* _EXERCISE INSTRUCTIONS_:
Restrict the output to the lines below starting at the one that contains "RTC1 pin SDA: D2 -> RX" and ending at the one that contains "LED pin SIG: none -> D8", and restate them word for word, both ends included.

[Revision tracking records]
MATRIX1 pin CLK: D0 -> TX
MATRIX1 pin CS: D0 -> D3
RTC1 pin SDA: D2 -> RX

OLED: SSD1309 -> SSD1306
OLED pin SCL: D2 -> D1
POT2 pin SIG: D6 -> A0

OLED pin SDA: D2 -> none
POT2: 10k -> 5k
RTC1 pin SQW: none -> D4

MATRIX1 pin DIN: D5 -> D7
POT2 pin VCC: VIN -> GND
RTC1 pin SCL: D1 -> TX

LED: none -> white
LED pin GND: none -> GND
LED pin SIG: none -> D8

==

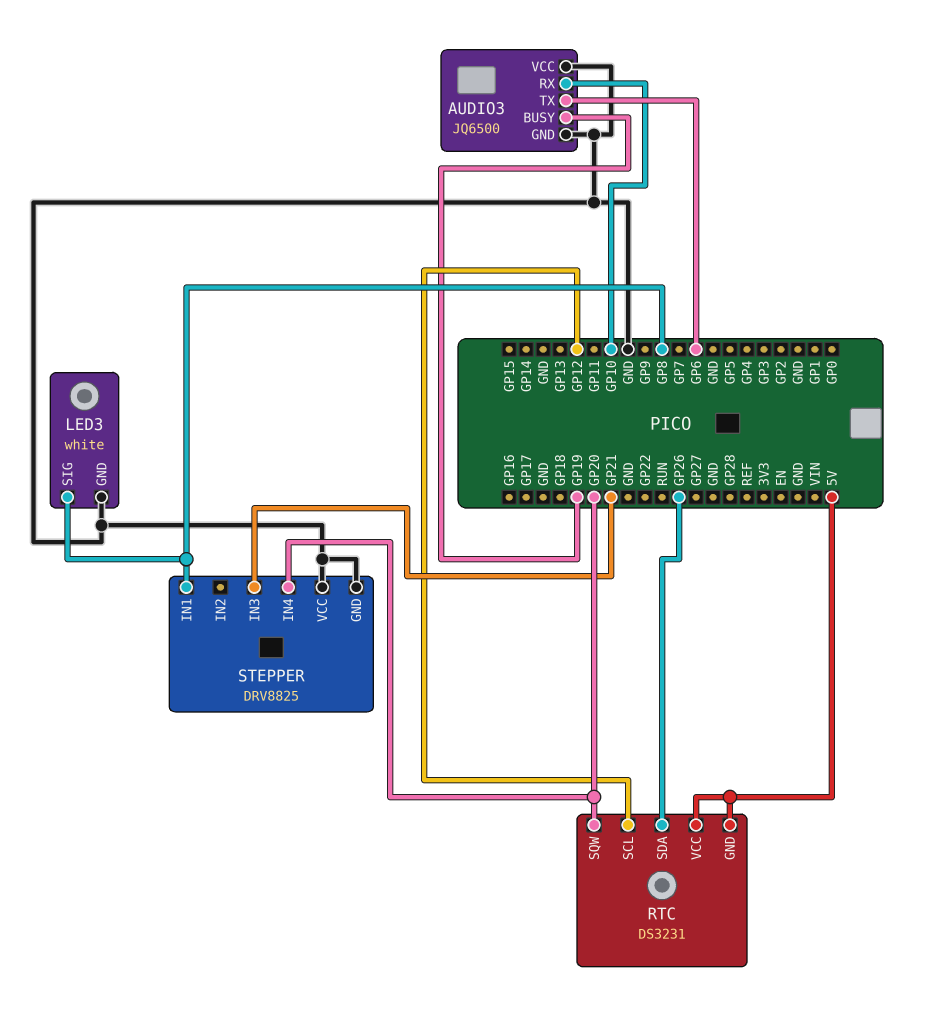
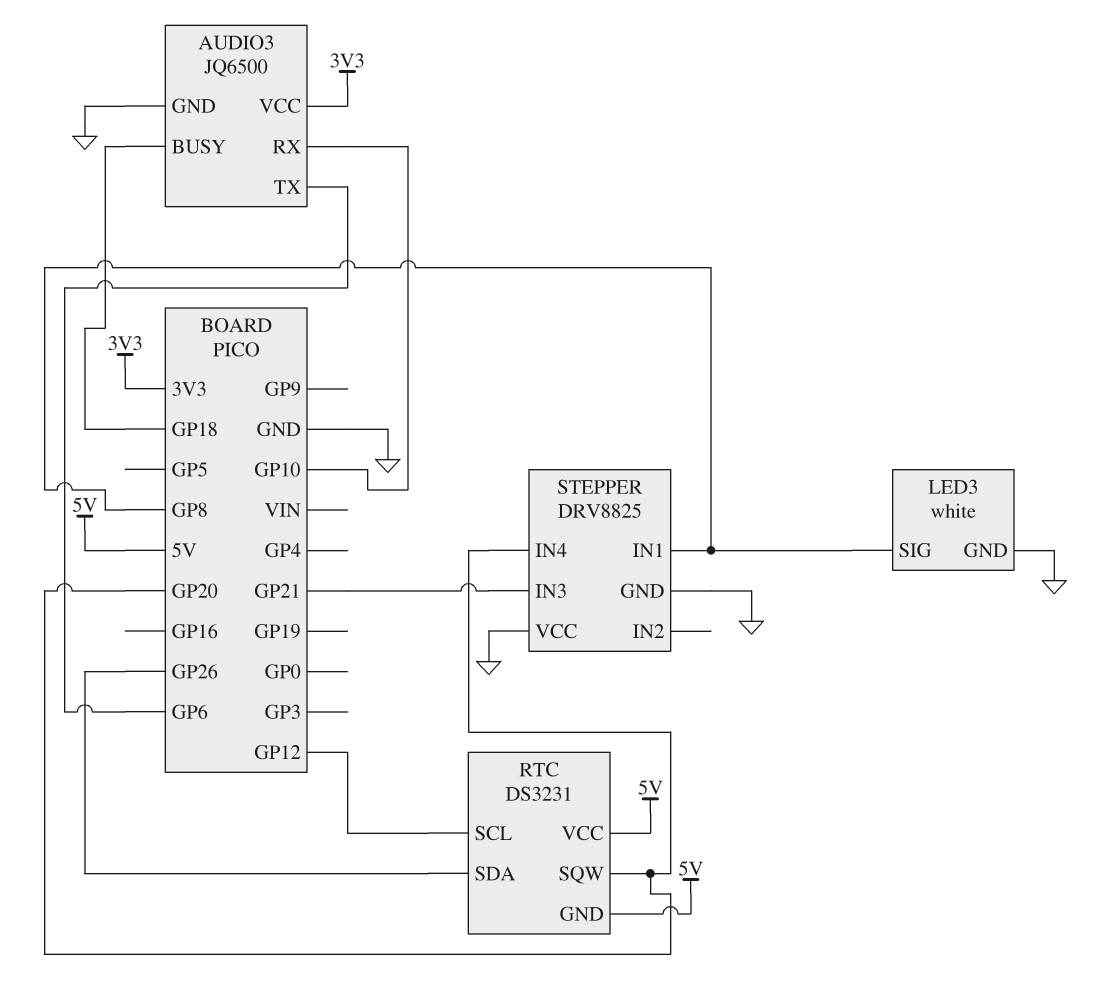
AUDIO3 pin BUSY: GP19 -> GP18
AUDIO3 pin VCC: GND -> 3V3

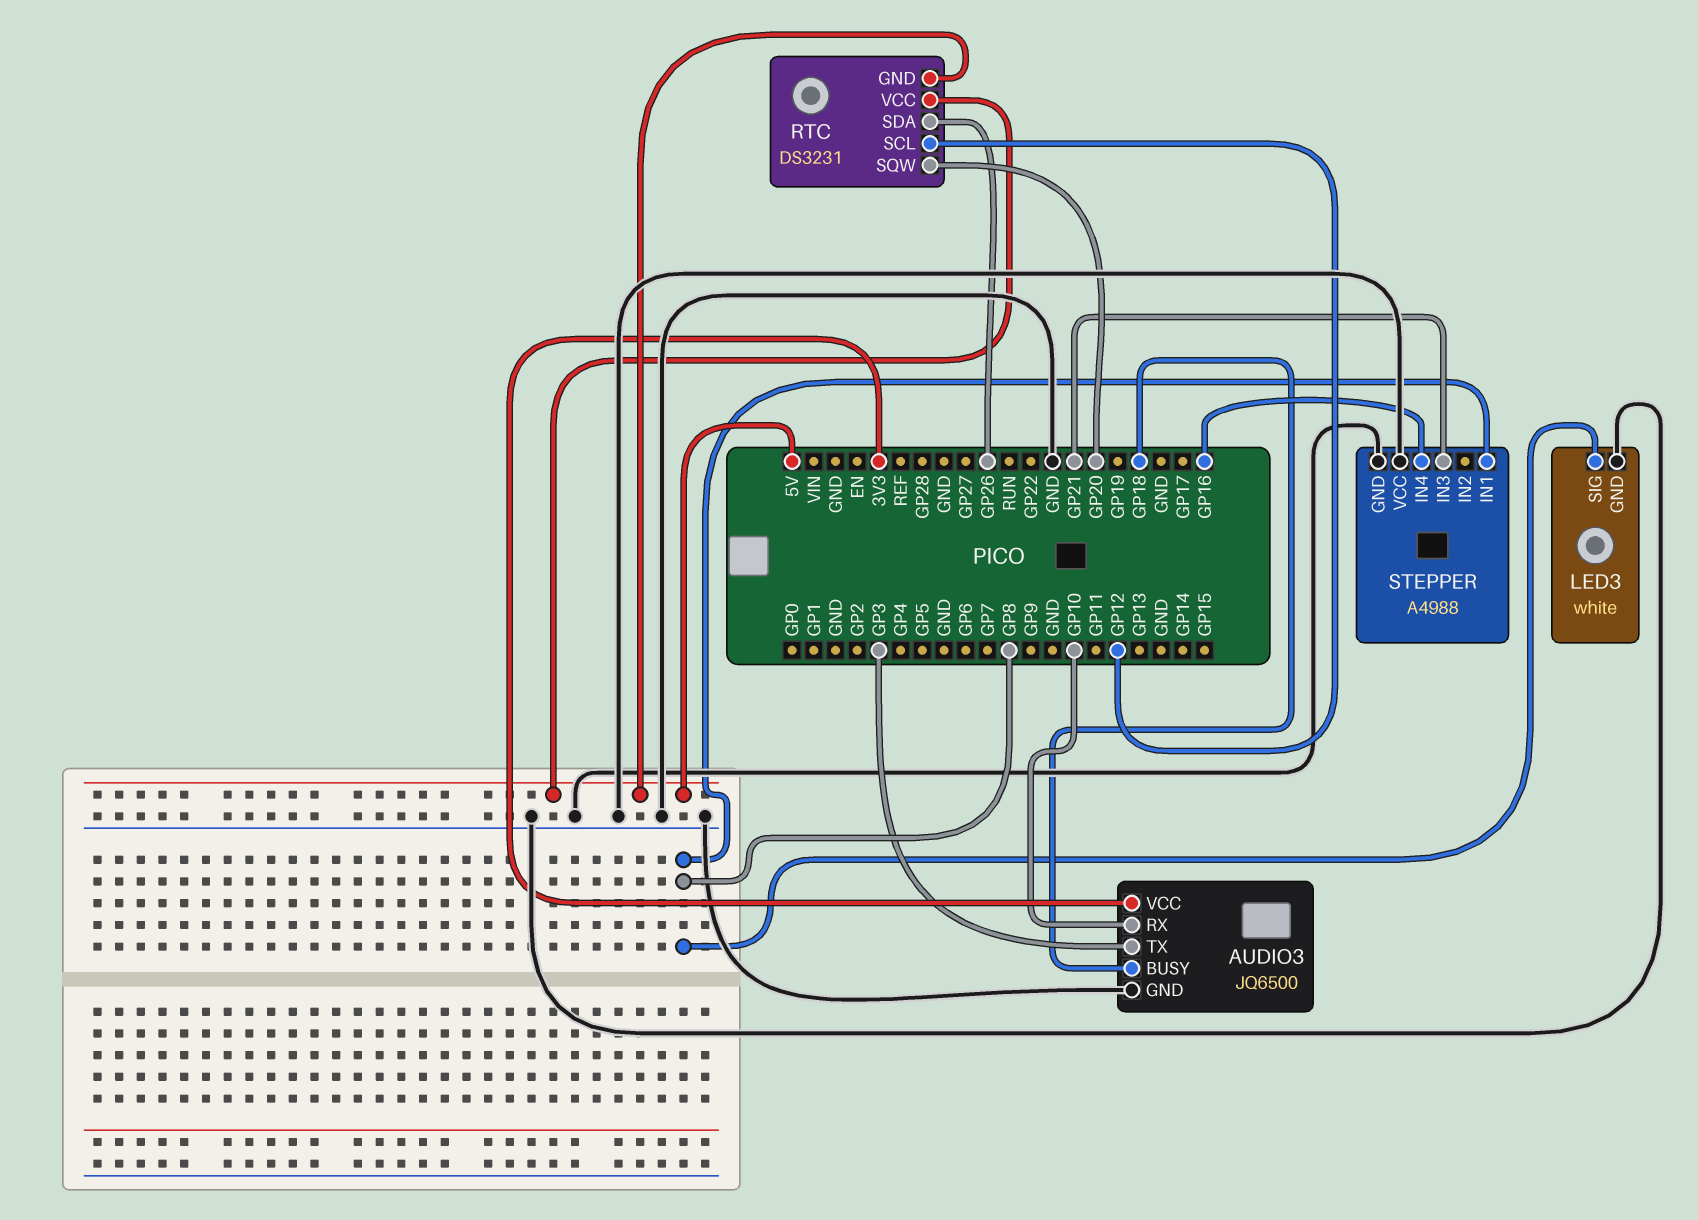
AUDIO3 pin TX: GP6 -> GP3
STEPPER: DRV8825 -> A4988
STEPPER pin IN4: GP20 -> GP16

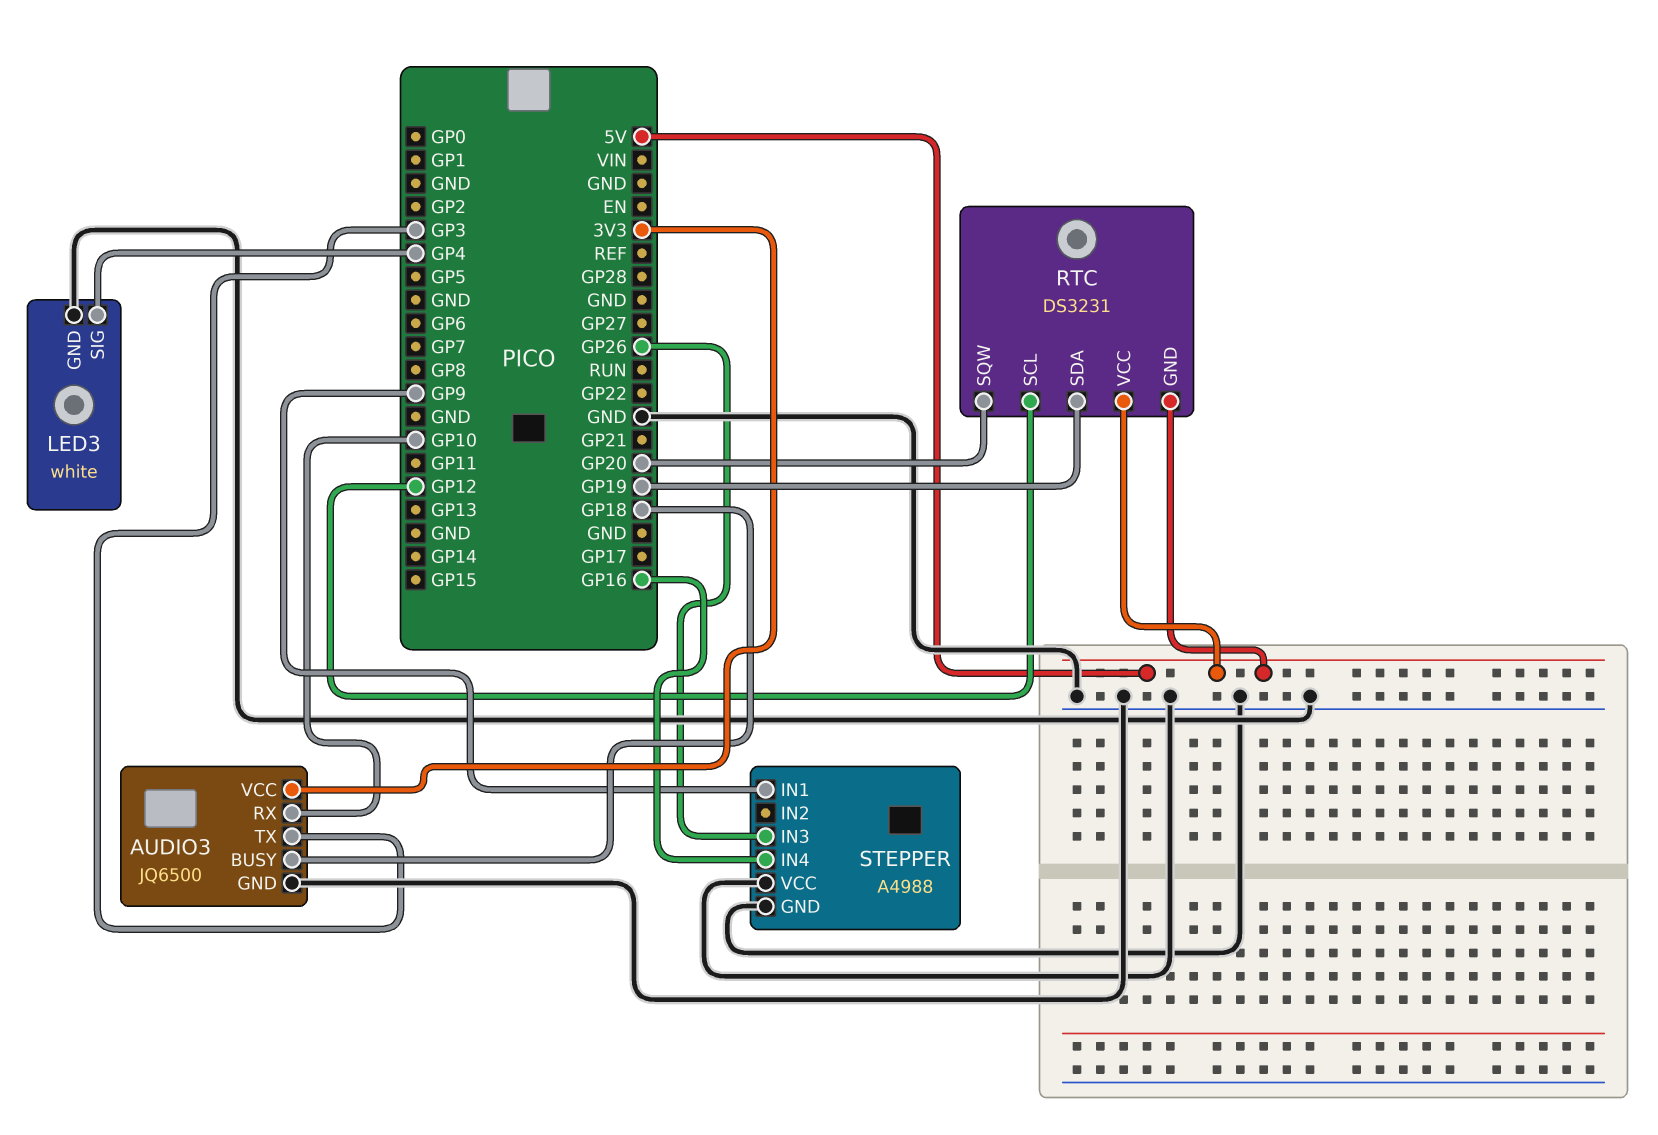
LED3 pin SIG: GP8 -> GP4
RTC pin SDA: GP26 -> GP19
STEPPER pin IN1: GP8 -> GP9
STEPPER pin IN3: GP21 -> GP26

* _SOLUTION TO THE PROBLEM_:
RTC1 pin SDA: D2 -> RX

OLED: SSD1309 -> SSD1306
OLED pin SCL: D2 -> D1
POT2 pin SIG: D6 -> A0

OLED pin SDA: D2 -> none
POT2: 10k -> 5k
RTC1 pin SQW: none -> D4

MATRIX1 pin DIN: D5 -> D7
POT2 pin VCC: VIN -> GND
RTC1 pin SCL: D1 -> TX

LED: none -> white
LED pin GND: none -> GND
LED pin SIG: none -> D8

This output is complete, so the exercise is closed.